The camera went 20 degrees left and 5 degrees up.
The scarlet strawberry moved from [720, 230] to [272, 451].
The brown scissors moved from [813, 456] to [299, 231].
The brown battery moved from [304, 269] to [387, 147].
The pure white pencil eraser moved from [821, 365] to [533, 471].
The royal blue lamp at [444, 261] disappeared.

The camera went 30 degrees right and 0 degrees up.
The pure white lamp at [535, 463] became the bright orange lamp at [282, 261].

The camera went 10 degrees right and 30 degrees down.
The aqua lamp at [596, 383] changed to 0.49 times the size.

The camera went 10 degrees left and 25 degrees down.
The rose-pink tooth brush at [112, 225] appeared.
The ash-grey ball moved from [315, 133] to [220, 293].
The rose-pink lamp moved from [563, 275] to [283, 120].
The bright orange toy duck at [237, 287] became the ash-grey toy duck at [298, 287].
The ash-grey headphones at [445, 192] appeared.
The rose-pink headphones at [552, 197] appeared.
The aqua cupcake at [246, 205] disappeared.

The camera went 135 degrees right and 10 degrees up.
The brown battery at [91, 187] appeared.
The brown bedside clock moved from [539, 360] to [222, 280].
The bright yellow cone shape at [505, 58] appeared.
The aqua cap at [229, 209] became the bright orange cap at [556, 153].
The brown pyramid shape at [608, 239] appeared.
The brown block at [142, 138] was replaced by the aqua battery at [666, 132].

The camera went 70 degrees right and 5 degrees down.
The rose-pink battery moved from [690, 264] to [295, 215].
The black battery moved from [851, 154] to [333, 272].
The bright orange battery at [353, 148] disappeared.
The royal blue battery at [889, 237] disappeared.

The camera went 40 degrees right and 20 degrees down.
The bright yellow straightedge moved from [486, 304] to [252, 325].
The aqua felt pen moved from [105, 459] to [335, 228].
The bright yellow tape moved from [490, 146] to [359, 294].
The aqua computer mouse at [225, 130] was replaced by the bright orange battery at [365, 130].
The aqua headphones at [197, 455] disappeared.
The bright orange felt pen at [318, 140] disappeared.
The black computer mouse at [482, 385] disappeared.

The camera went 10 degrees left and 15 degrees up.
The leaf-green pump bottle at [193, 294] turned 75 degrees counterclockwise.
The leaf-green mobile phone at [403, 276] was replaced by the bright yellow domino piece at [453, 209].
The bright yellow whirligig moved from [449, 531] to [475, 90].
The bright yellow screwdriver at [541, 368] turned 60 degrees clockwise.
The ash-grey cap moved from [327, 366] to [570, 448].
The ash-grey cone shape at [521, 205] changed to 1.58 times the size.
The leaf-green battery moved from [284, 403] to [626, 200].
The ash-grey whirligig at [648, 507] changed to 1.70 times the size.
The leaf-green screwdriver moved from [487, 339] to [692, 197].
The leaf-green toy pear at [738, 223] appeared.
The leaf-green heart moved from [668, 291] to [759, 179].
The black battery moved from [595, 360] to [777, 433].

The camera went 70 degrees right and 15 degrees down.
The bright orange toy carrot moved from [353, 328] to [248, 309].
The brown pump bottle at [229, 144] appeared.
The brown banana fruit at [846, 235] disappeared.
* * *
What you need to do: Begin at the first line of the records above and quote every line verbatim through the one that contains "The pure white pencil".

Response to the task:
The camera went 20 degrees left and 5 degrees up.
The scarlet strawberry moved from [720, 230] to [272, 451].
The brown scissors moved from [813, 456] to [299, 231].
The brown battery moved from [304, 269] to [387, 147].
The pure white pencil eraser moved from [821, 365] to [533, 471].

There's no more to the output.